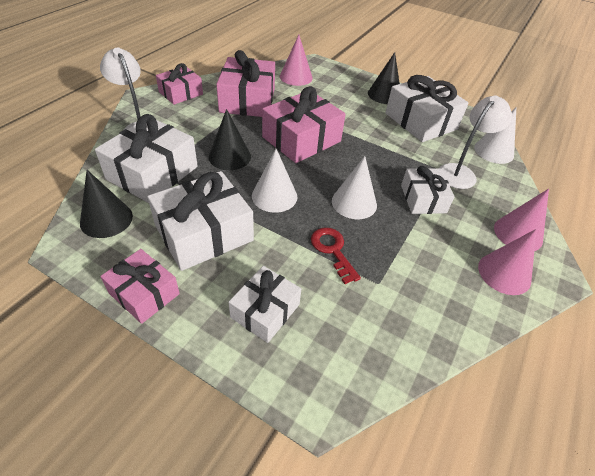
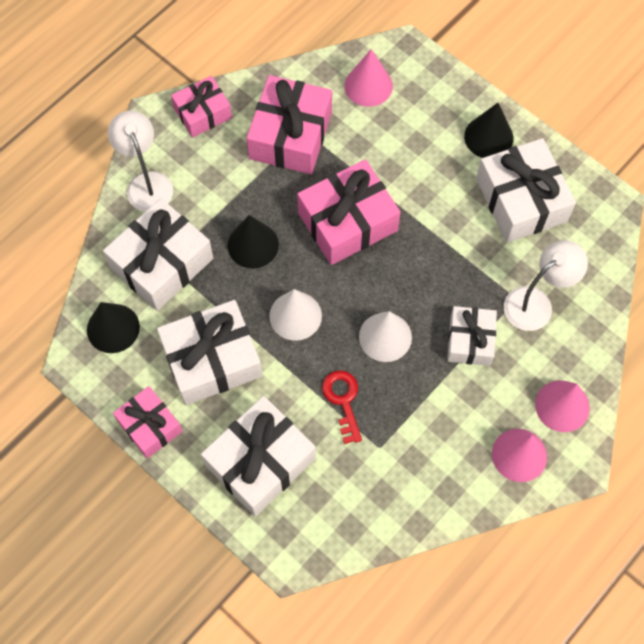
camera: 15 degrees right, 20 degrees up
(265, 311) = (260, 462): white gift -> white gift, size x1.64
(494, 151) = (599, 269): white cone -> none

...

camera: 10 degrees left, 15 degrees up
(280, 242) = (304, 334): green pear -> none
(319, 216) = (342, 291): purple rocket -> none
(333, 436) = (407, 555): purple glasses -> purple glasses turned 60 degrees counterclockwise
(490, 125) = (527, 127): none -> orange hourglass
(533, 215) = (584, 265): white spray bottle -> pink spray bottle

--

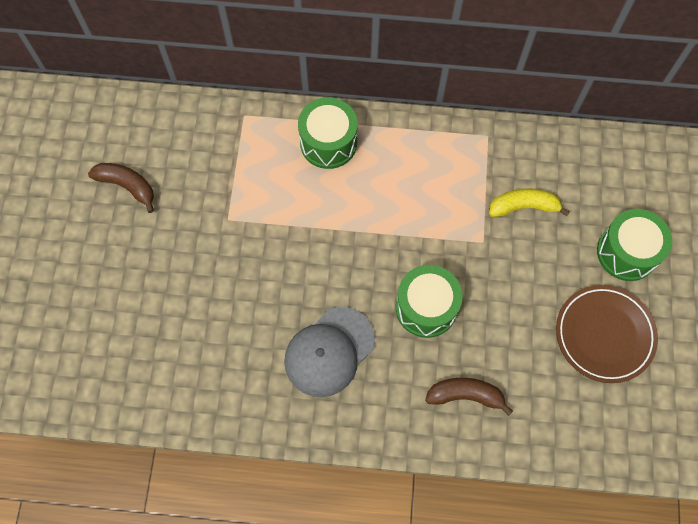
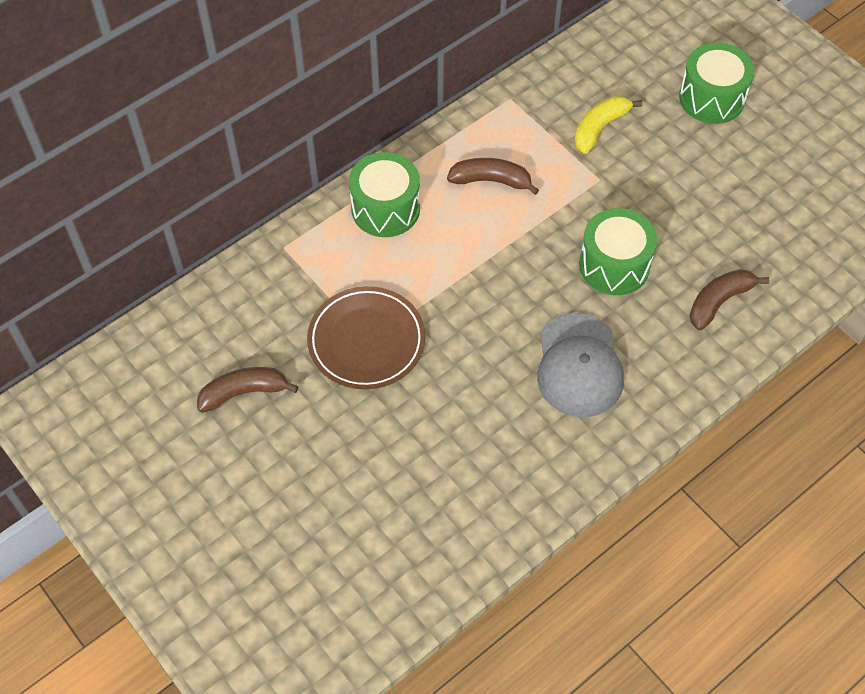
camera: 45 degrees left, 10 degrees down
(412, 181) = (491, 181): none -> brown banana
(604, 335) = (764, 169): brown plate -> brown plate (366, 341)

### What needs to be done
Look through the data above. Each line containing the word "left" needs to be copied.

### Written reply
camera: 10 degrees left, 15 degrees up
camera: 45 degrees left, 10 degrees down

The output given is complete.